Aim of the exercise:
In your copy, drop the images and return each record exactly as it stands.

Collected data
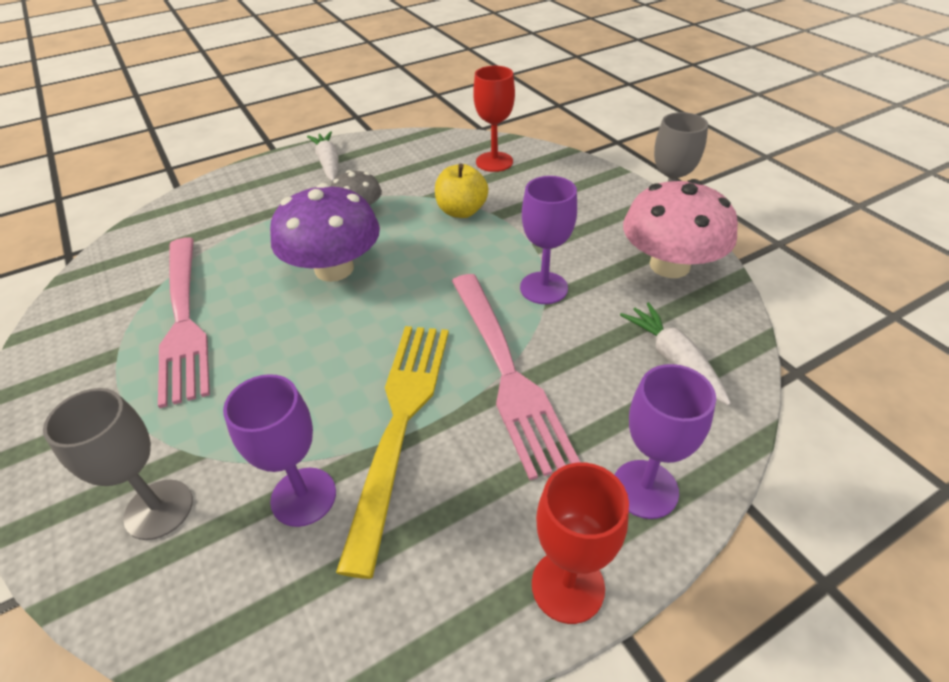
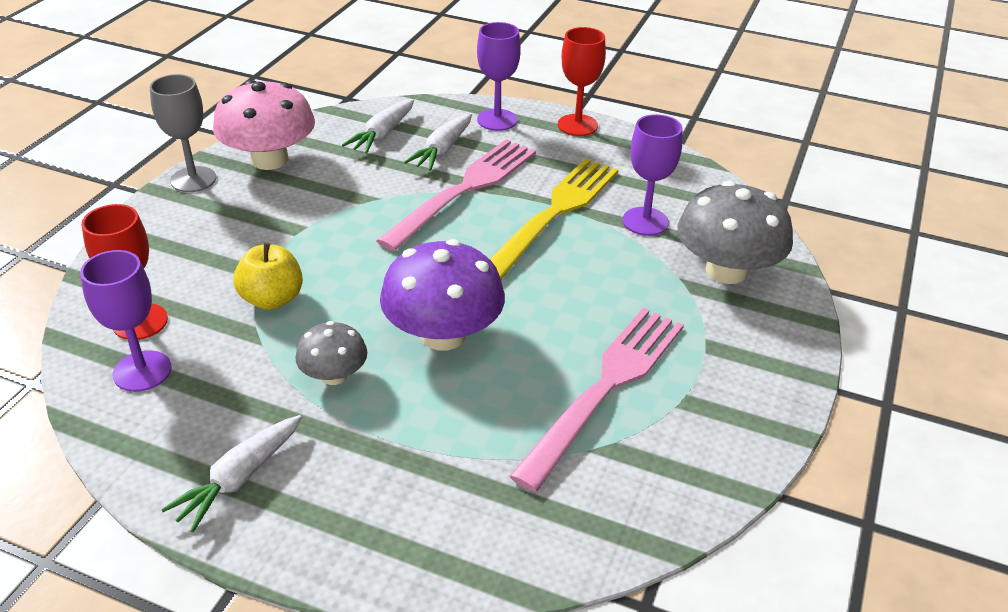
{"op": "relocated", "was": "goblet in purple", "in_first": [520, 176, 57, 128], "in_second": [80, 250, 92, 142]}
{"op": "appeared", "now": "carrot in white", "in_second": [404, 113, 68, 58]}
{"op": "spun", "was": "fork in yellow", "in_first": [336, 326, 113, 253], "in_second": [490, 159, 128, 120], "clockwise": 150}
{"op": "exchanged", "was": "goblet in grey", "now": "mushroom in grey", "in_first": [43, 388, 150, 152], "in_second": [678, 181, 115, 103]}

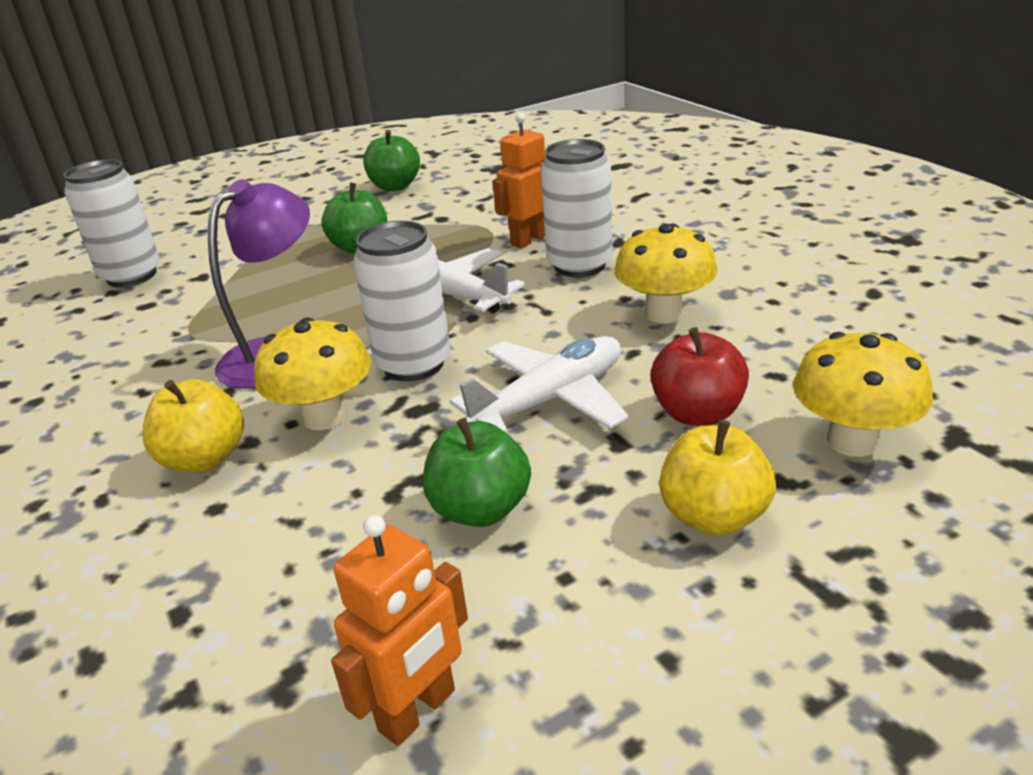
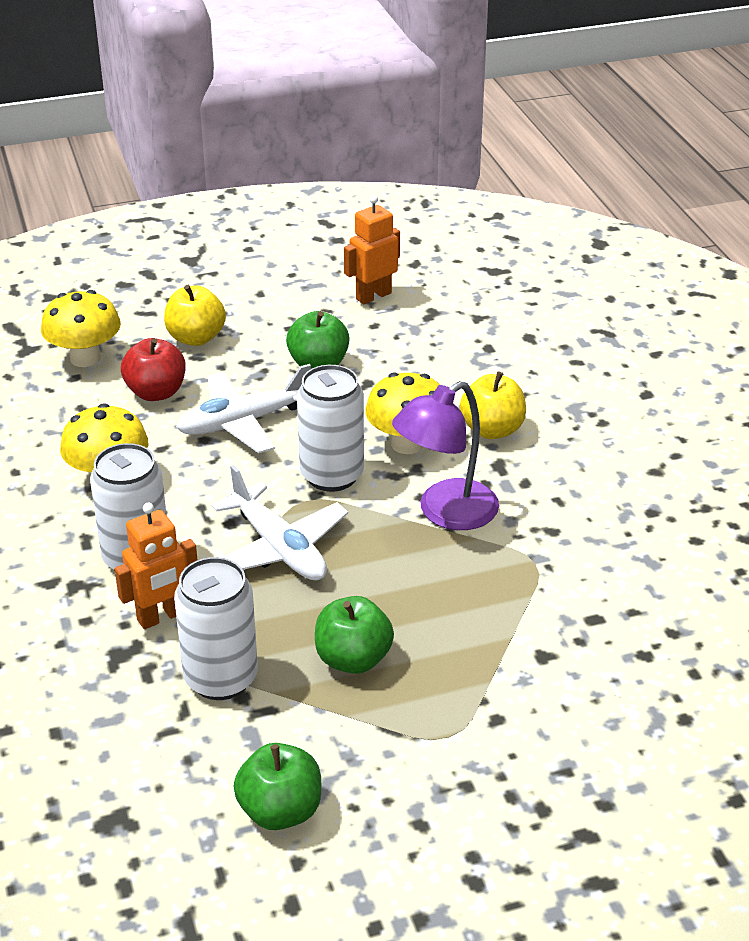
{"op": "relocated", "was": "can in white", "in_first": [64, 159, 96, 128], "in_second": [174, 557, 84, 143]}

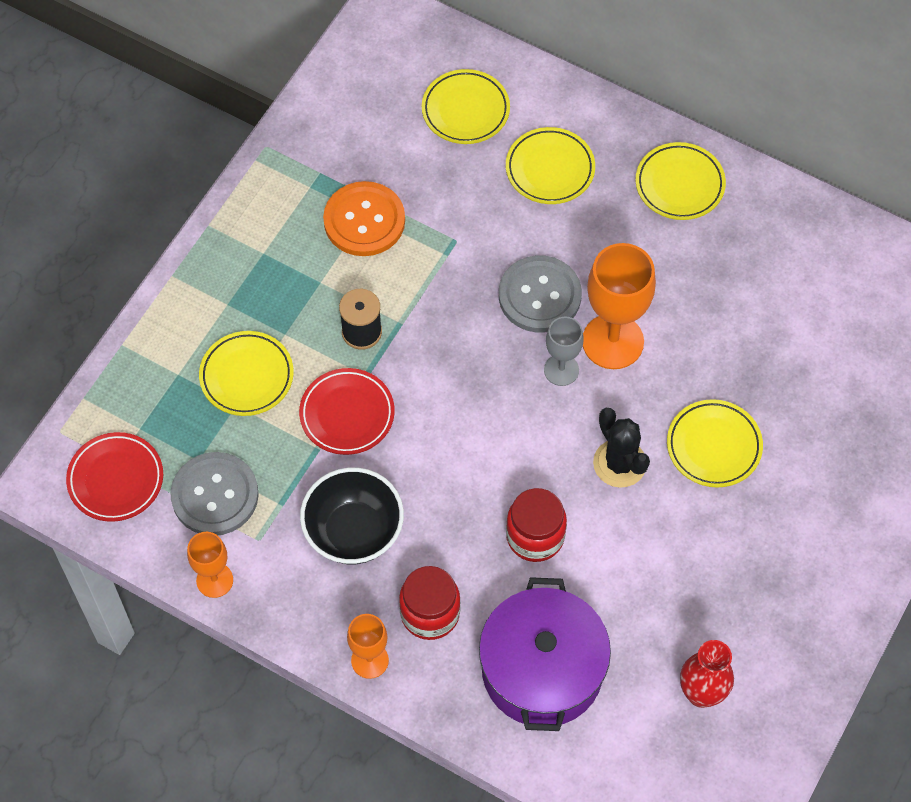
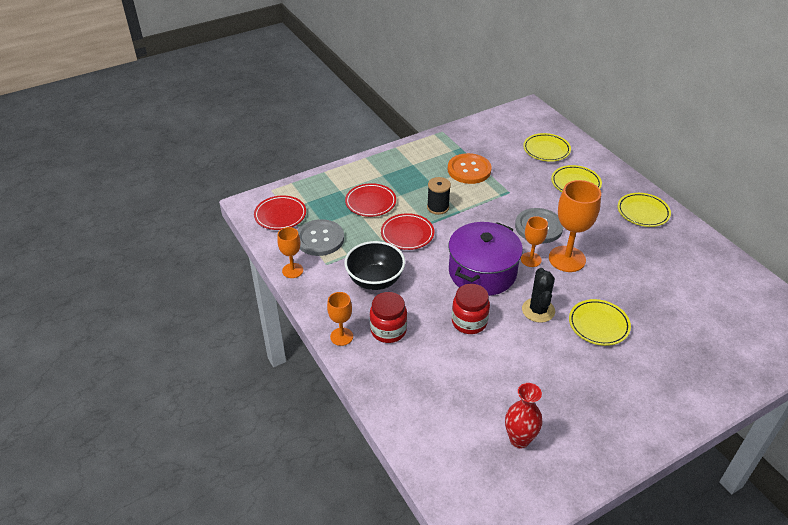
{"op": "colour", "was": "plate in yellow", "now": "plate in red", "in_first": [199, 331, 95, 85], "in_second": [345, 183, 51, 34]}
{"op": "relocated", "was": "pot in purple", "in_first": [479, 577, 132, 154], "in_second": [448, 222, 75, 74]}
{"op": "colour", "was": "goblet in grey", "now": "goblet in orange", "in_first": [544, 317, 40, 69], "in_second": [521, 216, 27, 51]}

Output below:
{"op": "relocated", "was": "goblet in purple", "in_first": [520, 176, 57, 128], "in_second": [80, 250, 92, 142]}
{"op": "appeared", "now": "carrot in white", "in_second": [404, 113, 68, 58]}
{"op": "spun", "was": "fork in yellow", "in_first": [336, 326, 113, 253], "in_second": [490, 159, 128, 120], "clockwise": 150}
{"op": "exchanged", "was": "goblet in grey", "now": "mushroom in grey", "in_first": [43, 388, 150, 152], "in_second": [678, 181, 115, 103]}

{"op": "relocated", "was": "can in white", "in_first": [64, 159, 96, 128], "in_second": [174, 557, 84, 143]}

{"op": "colour", "was": "plate in yellow", "now": "plate in red", "in_first": [199, 331, 95, 85], "in_second": [345, 183, 51, 34]}
{"op": "relocated", "was": "pot in purple", "in_first": [479, 577, 132, 154], "in_second": [448, 222, 75, 74]}
{"op": "colour", "was": "goblet in grey", "now": "goblet in orange", "in_first": [544, 317, 40, 69], "in_second": [521, 216, 27, 51]}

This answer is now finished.